Directions:
Please write out, exactly as given, every line of the entries below up to and including the line with "JOY2 pin SW: D11 -> A5".

[Stored data]
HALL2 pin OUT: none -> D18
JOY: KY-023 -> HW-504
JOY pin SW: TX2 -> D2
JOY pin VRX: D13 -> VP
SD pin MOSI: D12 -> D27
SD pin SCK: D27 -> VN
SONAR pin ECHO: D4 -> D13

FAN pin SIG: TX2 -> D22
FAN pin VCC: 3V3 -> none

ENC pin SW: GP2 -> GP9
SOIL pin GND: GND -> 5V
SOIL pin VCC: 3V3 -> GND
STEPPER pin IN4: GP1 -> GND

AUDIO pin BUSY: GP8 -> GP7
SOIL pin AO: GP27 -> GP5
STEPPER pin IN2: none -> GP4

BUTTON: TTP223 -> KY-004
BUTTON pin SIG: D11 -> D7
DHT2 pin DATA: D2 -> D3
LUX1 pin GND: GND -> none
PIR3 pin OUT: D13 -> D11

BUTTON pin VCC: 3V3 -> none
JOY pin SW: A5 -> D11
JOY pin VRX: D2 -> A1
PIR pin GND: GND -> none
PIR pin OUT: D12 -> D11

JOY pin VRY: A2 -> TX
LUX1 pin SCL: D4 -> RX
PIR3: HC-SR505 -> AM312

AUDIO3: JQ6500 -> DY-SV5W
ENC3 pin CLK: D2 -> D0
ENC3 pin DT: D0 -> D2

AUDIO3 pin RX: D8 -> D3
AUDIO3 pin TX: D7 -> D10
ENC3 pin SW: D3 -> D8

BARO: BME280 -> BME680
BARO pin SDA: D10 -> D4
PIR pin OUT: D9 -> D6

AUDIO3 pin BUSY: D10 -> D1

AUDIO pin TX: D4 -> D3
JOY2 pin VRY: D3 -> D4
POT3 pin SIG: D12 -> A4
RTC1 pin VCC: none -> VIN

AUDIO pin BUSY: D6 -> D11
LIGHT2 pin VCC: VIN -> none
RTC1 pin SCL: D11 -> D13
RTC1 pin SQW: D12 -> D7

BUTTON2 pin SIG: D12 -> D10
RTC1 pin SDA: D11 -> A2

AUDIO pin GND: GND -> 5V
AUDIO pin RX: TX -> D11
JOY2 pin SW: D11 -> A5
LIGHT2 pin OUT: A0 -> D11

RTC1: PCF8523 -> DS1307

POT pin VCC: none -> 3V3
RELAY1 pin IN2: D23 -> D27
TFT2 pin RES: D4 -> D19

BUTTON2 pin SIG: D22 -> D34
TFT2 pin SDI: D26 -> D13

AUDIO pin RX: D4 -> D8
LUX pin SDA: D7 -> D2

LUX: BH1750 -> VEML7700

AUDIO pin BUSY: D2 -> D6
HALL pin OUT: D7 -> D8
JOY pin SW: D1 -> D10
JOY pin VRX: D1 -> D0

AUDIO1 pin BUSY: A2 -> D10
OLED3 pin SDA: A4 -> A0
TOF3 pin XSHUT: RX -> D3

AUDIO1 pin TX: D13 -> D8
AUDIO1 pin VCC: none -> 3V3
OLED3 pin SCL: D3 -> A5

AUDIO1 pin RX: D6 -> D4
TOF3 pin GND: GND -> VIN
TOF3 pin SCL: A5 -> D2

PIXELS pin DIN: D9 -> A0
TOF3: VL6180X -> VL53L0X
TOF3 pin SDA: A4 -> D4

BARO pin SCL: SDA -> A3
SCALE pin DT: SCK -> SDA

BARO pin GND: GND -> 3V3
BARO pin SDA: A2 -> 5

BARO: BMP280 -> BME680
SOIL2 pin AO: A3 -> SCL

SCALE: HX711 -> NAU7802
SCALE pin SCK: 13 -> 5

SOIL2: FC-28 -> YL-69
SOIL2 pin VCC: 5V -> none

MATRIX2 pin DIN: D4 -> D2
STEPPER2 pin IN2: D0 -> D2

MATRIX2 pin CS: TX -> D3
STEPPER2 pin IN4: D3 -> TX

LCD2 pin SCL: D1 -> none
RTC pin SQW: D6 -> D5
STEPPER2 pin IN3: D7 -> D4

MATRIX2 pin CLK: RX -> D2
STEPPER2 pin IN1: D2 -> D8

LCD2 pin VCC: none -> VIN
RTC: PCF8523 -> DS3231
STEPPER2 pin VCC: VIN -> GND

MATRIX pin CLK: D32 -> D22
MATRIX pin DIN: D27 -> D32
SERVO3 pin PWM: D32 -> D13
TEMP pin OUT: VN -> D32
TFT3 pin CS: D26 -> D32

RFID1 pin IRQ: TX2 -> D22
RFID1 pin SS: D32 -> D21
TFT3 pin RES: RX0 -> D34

Problem solution:
HALL2 pin OUT: none -> D18
JOY: KY-023 -> HW-504
JOY pin SW: TX2 -> D2
JOY pin VRX: D13 -> VP
SD pin MOSI: D12 -> D27
SD pin SCK: D27 -> VN
SONAR pin ECHO: D4 -> D13

FAN pin SIG: TX2 -> D22
FAN pin VCC: 3V3 -> none

ENC pin SW: GP2 -> GP9
SOIL pin GND: GND -> 5V
SOIL pin VCC: 3V3 -> GND
STEPPER pin IN4: GP1 -> GND

AUDIO pin BUSY: GP8 -> GP7
SOIL pin AO: GP27 -> GP5
STEPPER pin IN2: none -> GP4

BUTTON: TTP223 -> KY-004
BUTTON pin SIG: D11 -> D7
DHT2 pin DATA: D2 -> D3
LUX1 pin GND: GND -> none
PIR3 pin OUT: D13 -> D11

BUTTON pin VCC: 3V3 -> none
JOY pin SW: A5 -> D11
JOY pin VRX: D2 -> A1
PIR pin GND: GND -> none
PIR pin OUT: D12 -> D11

JOY pin VRY: A2 -> TX
LUX1 pin SCL: D4 -> RX
PIR3: HC-SR505 -> AM312

AUDIO3: JQ6500 -> DY-SV5W
ENC3 pin CLK: D2 -> D0
ENC3 pin DT: D0 -> D2

AUDIO3 pin RX: D8 -> D3
AUDIO3 pin TX: D7 -> D10
ENC3 pin SW: D3 -> D8

BARO: BME280 -> BME680
BARO pin SDA: D10 -> D4
PIR pin OUT: D9 -> D6

AUDIO3 pin BUSY: D10 -> D1

AUDIO pin TX: D4 -> D3
JOY2 pin VRY: D3 -> D4
POT3 pin SIG: D12 -> A4
RTC1 pin VCC: none -> VIN

AUDIO pin BUSY: D6 -> D11
LIGHT2 pin VCC: VIN -> none
RTC1 pin SCL: D11 -> D13
RTC1 pin SQW: D12 -> D7

BUTTON2 pin SIG: D12 -> D10
RTC1 pin SDA: D11 -> A2

AUDIO pin GND: GND -> 5V
AUDIO pin RX: TX -> D11
JOY2 pin SW: D11 -> A5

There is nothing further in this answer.